-- Requirements --
Can you repeat every entry below word for word, without changing a single character?

-- Data provided --
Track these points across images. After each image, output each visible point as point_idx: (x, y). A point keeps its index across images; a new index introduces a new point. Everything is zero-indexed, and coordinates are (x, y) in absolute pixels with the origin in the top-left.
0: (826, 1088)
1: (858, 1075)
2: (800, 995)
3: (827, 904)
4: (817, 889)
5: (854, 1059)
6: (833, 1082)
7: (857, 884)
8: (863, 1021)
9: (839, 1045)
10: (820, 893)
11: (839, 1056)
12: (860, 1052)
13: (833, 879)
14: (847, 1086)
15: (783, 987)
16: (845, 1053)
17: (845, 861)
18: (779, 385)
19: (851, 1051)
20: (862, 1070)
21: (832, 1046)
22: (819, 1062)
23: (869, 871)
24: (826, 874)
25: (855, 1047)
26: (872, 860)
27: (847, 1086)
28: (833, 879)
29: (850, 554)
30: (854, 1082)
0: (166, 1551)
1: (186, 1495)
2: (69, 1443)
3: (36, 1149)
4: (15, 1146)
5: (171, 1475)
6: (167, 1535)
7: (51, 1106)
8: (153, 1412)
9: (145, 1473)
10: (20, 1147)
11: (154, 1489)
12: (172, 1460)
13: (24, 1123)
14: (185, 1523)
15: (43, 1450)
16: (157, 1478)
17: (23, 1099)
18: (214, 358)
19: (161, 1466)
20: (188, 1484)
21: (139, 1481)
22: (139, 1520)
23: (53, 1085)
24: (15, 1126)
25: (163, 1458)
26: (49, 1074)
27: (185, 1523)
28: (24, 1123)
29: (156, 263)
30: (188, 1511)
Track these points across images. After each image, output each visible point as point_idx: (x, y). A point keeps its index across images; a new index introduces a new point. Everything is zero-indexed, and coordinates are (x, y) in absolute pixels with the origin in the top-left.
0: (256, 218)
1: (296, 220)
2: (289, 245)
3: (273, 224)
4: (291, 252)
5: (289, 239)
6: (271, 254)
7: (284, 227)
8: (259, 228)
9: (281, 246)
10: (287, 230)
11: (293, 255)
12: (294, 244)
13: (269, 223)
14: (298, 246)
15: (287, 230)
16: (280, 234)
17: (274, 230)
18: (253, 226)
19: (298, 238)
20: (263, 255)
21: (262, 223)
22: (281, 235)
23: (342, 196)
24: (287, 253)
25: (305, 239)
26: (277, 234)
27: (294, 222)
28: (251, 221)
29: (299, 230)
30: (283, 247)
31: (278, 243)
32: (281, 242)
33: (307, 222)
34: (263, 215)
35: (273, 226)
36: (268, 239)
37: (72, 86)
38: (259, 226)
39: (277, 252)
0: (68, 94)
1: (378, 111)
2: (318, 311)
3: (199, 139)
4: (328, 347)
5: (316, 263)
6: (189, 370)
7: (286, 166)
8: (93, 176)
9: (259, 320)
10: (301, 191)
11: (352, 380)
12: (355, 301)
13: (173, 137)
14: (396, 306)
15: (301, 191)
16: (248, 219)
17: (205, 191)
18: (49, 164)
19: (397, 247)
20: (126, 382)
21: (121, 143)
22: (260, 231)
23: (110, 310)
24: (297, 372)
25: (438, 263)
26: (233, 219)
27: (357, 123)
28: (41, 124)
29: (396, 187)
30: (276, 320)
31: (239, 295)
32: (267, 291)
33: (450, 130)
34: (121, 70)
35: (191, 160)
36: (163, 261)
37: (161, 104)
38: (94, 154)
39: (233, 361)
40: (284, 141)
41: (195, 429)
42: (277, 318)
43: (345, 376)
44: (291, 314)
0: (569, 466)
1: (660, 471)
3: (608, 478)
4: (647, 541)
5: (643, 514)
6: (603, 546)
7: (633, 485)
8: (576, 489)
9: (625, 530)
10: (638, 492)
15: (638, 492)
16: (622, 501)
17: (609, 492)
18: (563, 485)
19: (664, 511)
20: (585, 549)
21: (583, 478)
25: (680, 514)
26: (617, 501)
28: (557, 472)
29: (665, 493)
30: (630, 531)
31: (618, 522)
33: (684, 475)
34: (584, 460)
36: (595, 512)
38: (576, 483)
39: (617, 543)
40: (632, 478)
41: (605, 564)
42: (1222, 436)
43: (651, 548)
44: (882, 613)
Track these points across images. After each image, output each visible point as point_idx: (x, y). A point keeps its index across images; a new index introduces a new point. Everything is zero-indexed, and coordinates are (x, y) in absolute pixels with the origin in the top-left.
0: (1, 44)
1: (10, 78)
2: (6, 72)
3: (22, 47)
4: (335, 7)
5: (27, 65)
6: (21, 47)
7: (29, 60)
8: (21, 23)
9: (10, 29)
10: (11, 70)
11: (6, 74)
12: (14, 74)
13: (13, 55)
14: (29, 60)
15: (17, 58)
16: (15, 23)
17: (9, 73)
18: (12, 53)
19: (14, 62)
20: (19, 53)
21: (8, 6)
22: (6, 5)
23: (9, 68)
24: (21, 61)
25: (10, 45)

-- Written response --
Track these points across images. After each image, output each visible point as point_idx: (x, y). A point keeps its index across images; a new index introduces a new point. Everything is zero-indexed, and coordinates are (x, y) in absolute pixels with the origin in the top-left.
0: (826, 1088)
1: (858, 1075)
2: (800, 995)
3: (827, 904)
4: (817, 889)
5: (854, 1059)
6: (833, 1082)
7: (857, 884)
8: (863, 1021)
9: (839, 1045)
10: (820, 893)
11: (839, 1056)
12: (860, 1052)
13: (833, 879)
14: (847, 1086)
15: (783, 987)
16: (845, 1053)
17: (845, 861)
18: (779, 385)
19: (851, 1051)
20: (862, 1070)
21: (832, 1046)
22: (819, 1062)
23: (869, 871)
24: (826, 874)
25: (855, 1047)
26: (872, 860)
27: (847, 1086)
28: (833, 879)
29: (850, 554)
30: (854, 1082)
0: (166, 1551)
1: (186, 1495)
2: (69, 1443)
3: (36, 1149)
4: (15, 1146)
5: (171, 1475)
6: (167, 1535)
7: (51, 1106)
8: (153, 1412)
9: (145, 1473)
10: (20, 1147)
11: (154, 1489)
12: (172, 1460)
13: (24, 1123)
14: (185, 1523)
15: (43, 1450)
16: (157, 1478)
17: (23, 1099)
18: (214, 358)
19: (161, 1466)
20: (188, 1484)
21: (139, 1481)
22: (139, 1520)
23: (53, 1085)
24: (15, 1126)
25: (163, 1458)
26: (49, 1074)
27: (185, 1523)
28: (24, 1123)
29: (156, 263)
30: (188, 1511)
Track these points across images. After each image, output each visible point as point_idx: (x, y). A point keeps its index across images; a new index introduces a new point. Everything is zero-indexed, and coordinates are (x, y) in absolute pixels with the origin in the top-left.
0: (256, 218)
1: (296, 220)
2: (289, 245)
3: (273, 224)
4: (291, 252)
5: (289, 239)
6: (271, 254)
7: (284, 227)
8: (259, 228)
9: (281, 246)
10: (287, 230)
11: (293, 255)
12: (294, 244)
13: (269, 223)
14: (298, 246)
15: (287, 230)
16: (280, 234)
17: (274, 230)
18: (253, 226)
19: (298, 238)
20: (263, 255)
21: (262, 223)
22: (281, 235)
23: (342, 196)
24: (287, 253)
25: (305, 239)
26: (277, 234)
27: (294, 222)
28: (251, 221)
29: (299, 230)
30: (283, 247)
31: (278, 243)
32: (281, 242)
33: (307, 222)
34: (263, 215)
35: (273, 226)
36: (268, 239)
37: (72, 86)
38: (259, 226)
39: (277, 252)
0: (68, 94)
1: (378, 111)
2: (318, 311)
3: (199, 139)
4: (328, 347)
5: (316, 263)
6: (189, 370)
7: (286, 166)
8: (93, 176)
9: (259, 320)
10: (301, 191)
11: (352, 380)
12: (355, 301)
13: (173, 137)
14: (396, 306)
15: (301, 191)
16: (248, 219)
17: (205, 191)
18: (49, 164)
19: (397, 247)
20: (126, 382)
21: (121, 143)
22: (260, 231)
23: (110, 310)
24: (297, 372)
25: (438, 263)
26: (233, 219)
27: (357, 123)
28: (41, 124)
29: (396, 187)
30: (276, 320)
31: (239, 295)
32: (267, 291)
33: (450, 130)
34: (121, 70)
35: (191, 160)
36: (163, 261)
37: (161, 104)
38: (94, 154)
39: (233, 361)
40: (284, 141)
41: (195, 429)
42: (277, 318)
43: (345, 376)
44: (291, 314)
0: (569, 466)
1: (660, 471)
3: (608, 478)
4: (647, 541)
5: (643, 514)
6: (603, 546)
7: (633, 485)
8: (576, 489)
9: (625, 530)
10: (638, 492)
15: (638, 492)
16: (622, 501)
17: (609, 492)
18: (563, 485)
19: (664, 511)
20: (585, 549)
21: (583, 478)
25: (680, 514)
26: (617, 501)
28: (557, 472)
29: (665, 493)
30: (630, 531)
31: (618, 522)
33: (684, 475)
34: (584, 460)
36: (595, 512)
38: (576, 483)
39: (617, 543)
40: (632, 478)
41: (605, 564)
42: (1222, 436)
43: (651, 548)
44: (882, 613)
Track these points across images. After each image, output each visible point as point_idx: (x, y). A point keeps its index across images; a new index introduces a new point. Everything is zero-indexed, and coordinates are (x, y) in absolute pixels with the origin in the top-left.
0: (1, 44)
1: (10, 78)
2: (6, 72)
3: (22, 47)
4: (335, 7)
5: (27, 65)
6: (21, 47)
7: (29, 60)
8: (21, 23)
9: (10, 29)
10: (11, 70)
11: (6, 74)
12: (14, 74)
13: (13, 55)
14: (29, 60)
15: (17, 58)
16: (15, 23)
17: (9, 73)
18: (12, 53)
19: (14, 62)
20: (19, 53)
21: (8, 6)
22: (6, 5)
23: (9, 68)
24: (21, 61)
25: (10, 45)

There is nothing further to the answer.